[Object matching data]

+ + + + + + +

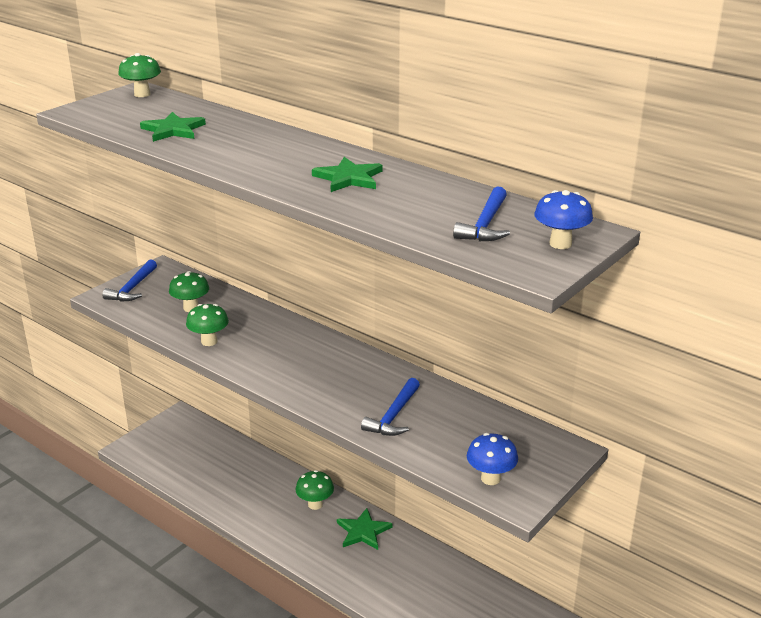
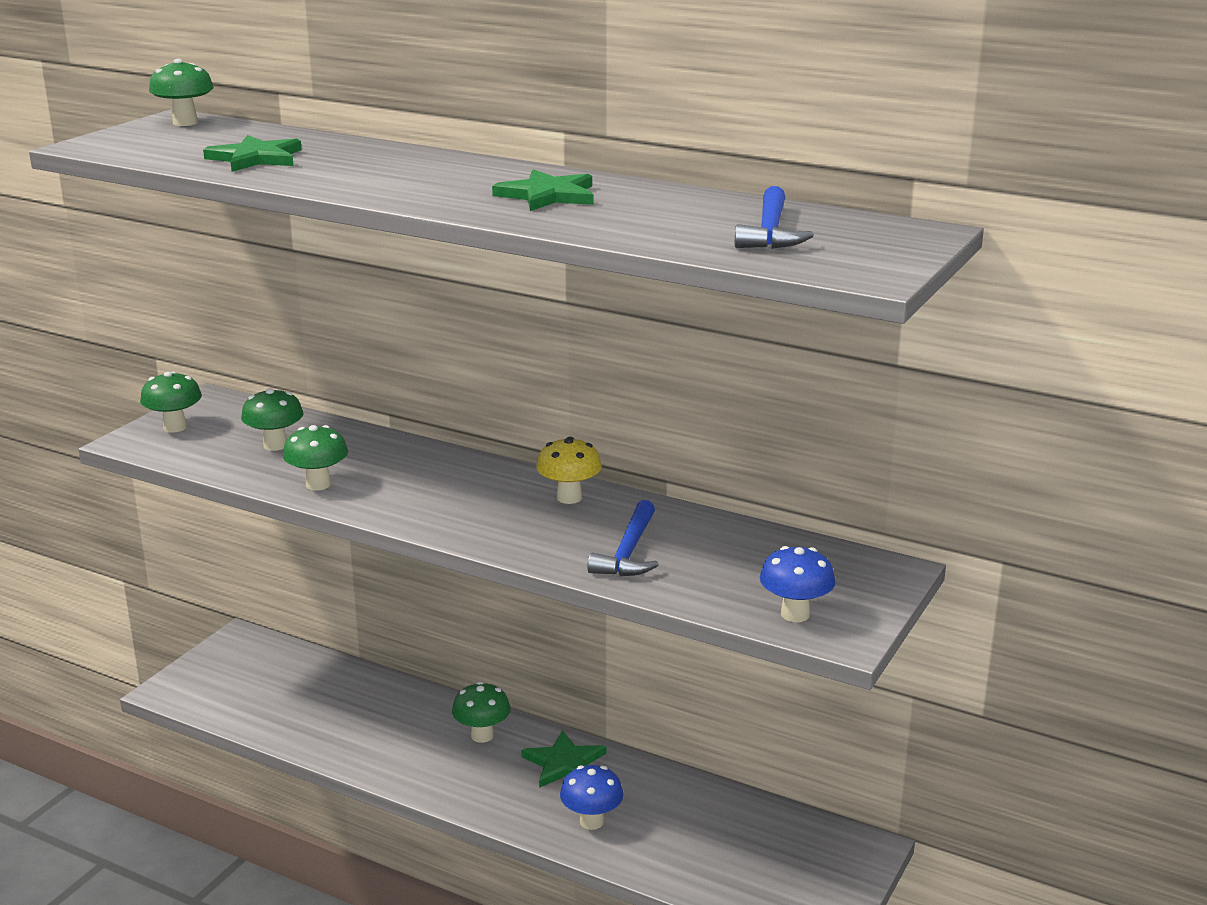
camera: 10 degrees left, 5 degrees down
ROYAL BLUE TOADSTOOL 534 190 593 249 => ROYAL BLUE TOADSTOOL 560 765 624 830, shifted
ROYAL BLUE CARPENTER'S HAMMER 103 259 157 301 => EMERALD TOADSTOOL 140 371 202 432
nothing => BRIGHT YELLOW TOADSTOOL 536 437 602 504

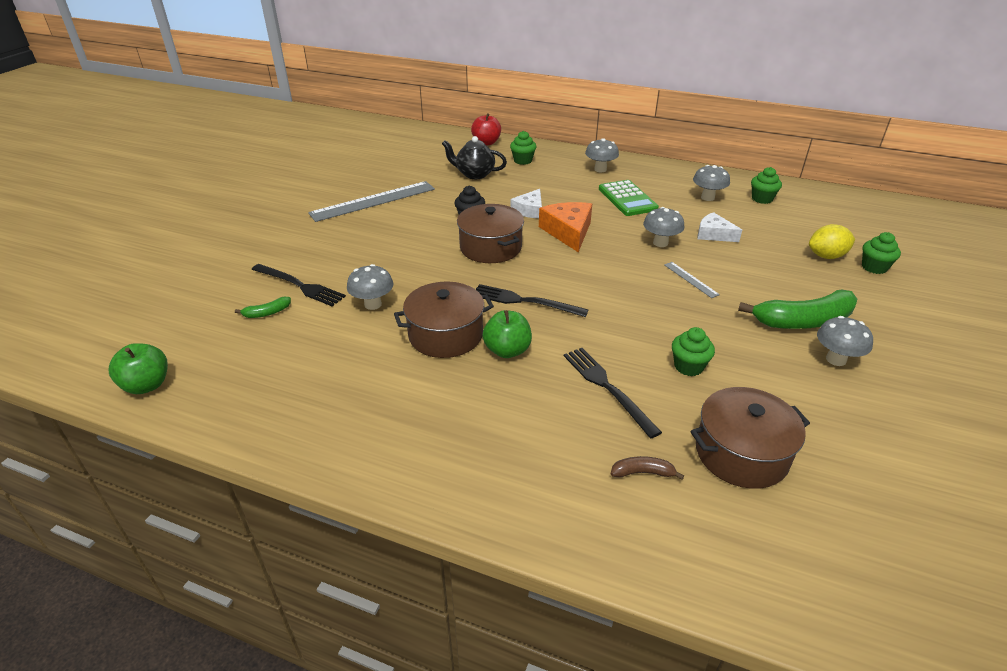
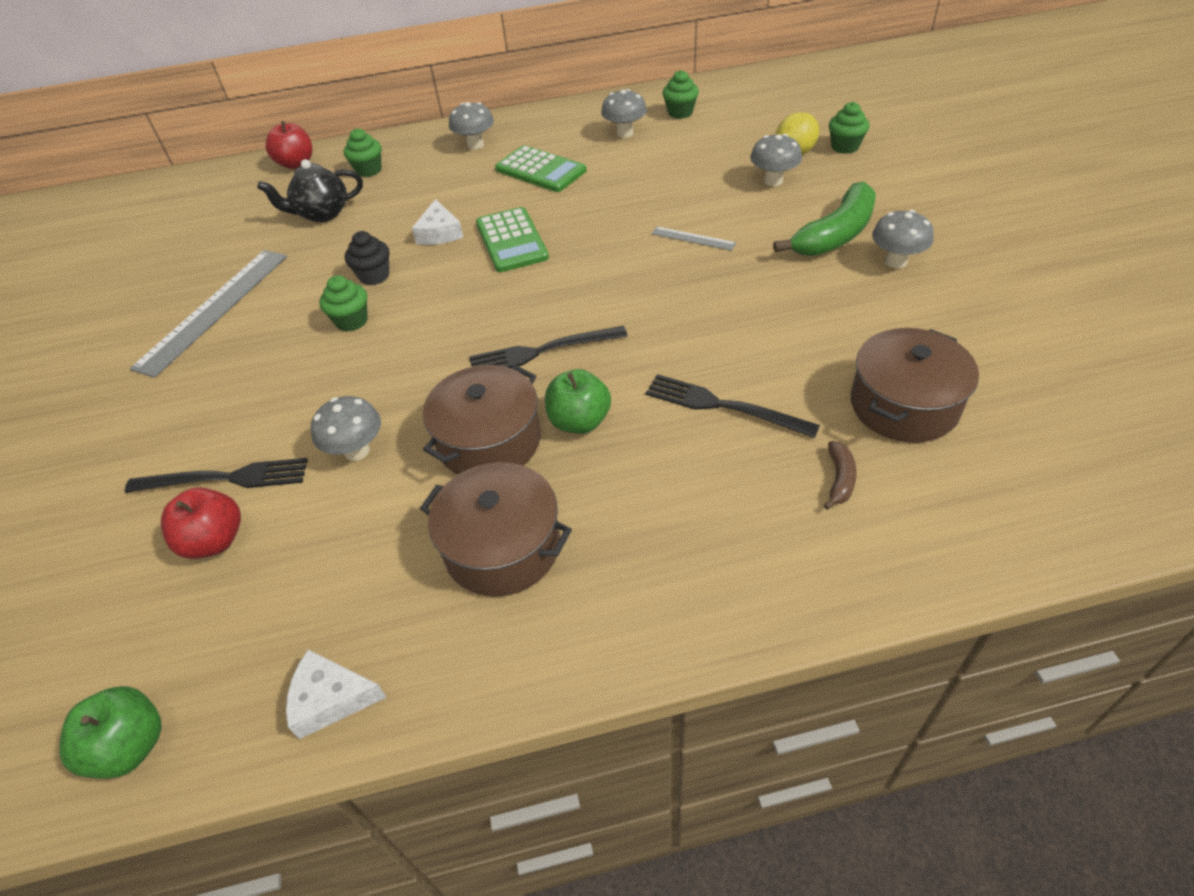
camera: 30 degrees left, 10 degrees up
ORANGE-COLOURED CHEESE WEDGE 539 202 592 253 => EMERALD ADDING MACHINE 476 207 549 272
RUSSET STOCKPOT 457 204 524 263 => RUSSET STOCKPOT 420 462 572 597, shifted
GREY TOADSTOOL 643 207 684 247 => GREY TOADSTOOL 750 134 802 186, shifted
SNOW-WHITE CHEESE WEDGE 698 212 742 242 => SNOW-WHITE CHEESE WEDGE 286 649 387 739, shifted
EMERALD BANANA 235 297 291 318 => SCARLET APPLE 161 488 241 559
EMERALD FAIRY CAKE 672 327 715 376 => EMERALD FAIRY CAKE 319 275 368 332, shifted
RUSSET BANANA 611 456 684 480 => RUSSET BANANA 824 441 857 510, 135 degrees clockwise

+ + + + + + +

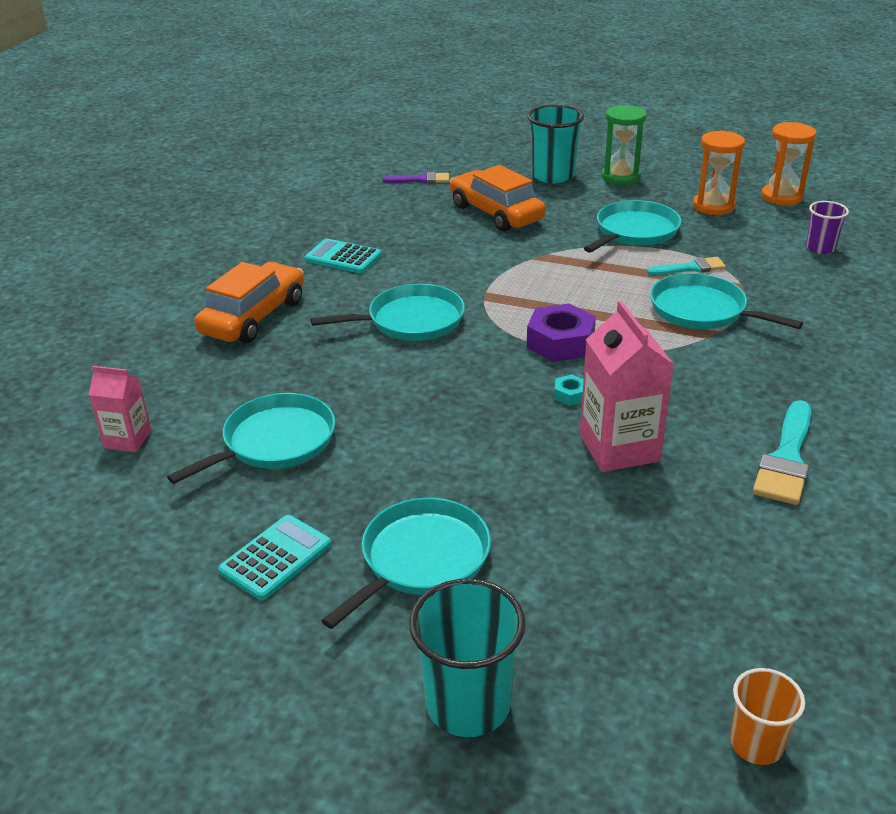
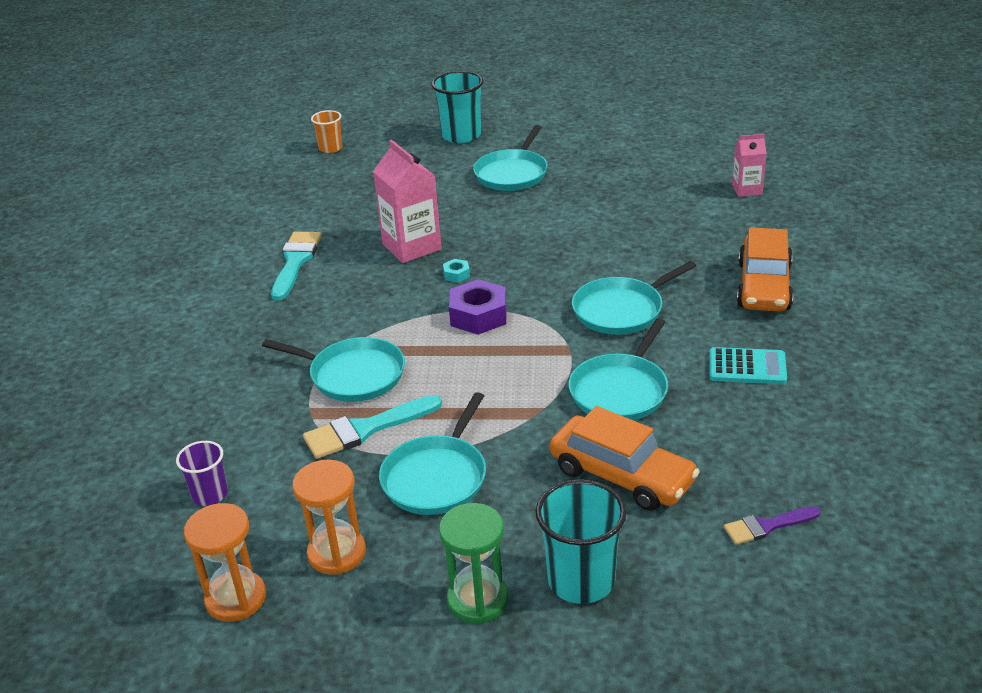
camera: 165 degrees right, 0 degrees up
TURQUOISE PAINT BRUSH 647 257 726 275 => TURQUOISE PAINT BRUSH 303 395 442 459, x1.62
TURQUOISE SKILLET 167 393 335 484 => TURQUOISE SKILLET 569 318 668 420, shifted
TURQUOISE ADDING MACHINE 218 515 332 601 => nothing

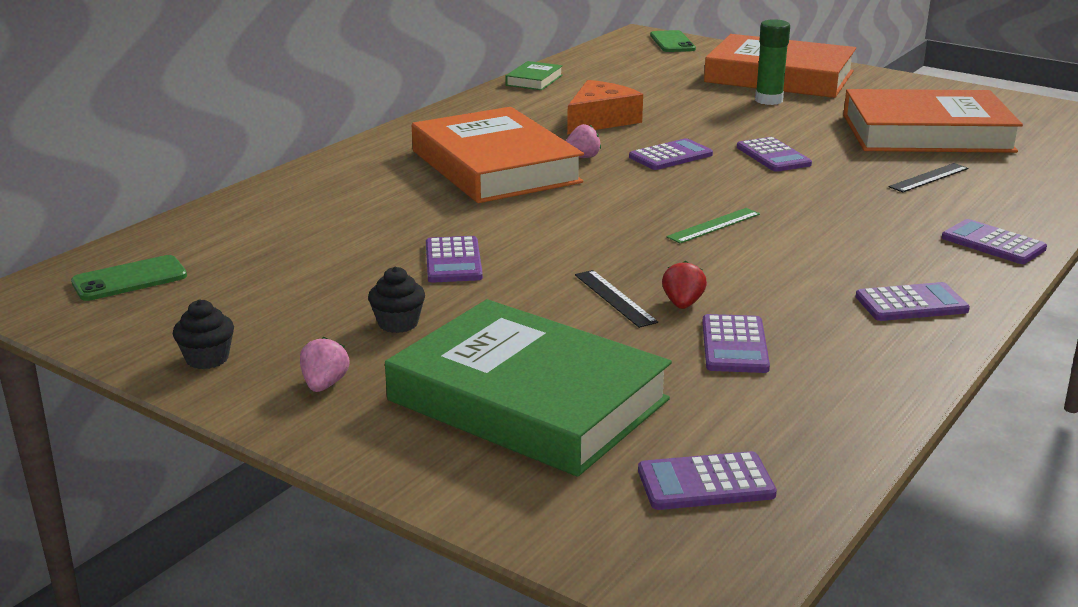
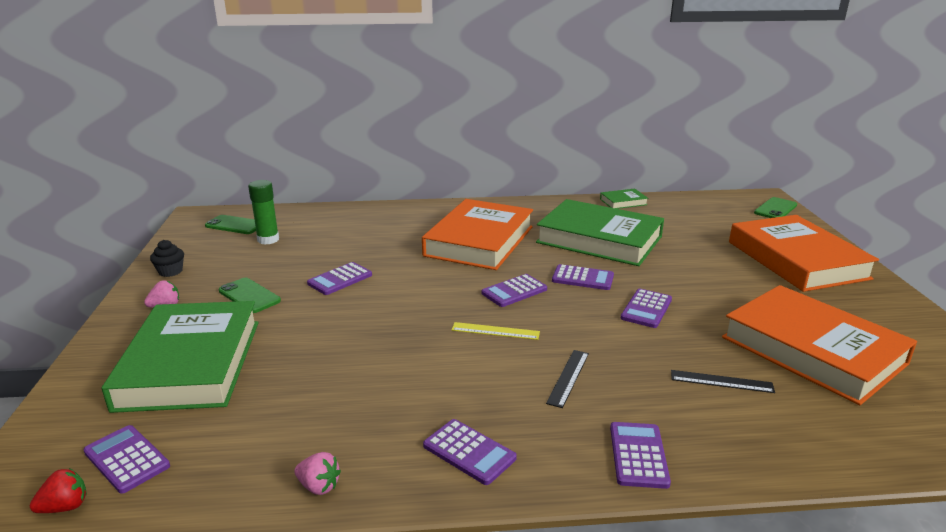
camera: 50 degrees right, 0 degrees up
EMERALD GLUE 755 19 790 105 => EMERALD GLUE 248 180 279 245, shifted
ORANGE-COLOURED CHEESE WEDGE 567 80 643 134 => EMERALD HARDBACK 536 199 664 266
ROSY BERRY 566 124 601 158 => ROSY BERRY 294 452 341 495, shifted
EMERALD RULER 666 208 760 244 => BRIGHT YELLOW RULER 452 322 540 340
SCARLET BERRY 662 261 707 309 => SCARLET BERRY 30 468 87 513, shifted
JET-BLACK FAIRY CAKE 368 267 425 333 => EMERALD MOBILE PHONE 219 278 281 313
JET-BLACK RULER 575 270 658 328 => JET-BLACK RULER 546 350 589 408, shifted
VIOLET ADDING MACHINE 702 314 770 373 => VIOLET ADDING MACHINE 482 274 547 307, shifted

+ + + + + + +

Task to carry out — Once you find the line with "camera: 10 degrees left, 5 degrees down" in the entries above, output it and each line after it up to and including the line with "ROYAL BLUE CARPENTER'S", and nothing else.

Written reply —
camera: 10 degrees left, 5 degrees down
ROYAL BLUE TOADSTOOL 534 190 593 249 => ROYAL BLUE TOADSTOOL 560 765 624 830, shifted
ROYAL BLUE CARPENTER'S HAMMER 103 259 157 301 => EMERALD TOADSTOOL 140 371 202 432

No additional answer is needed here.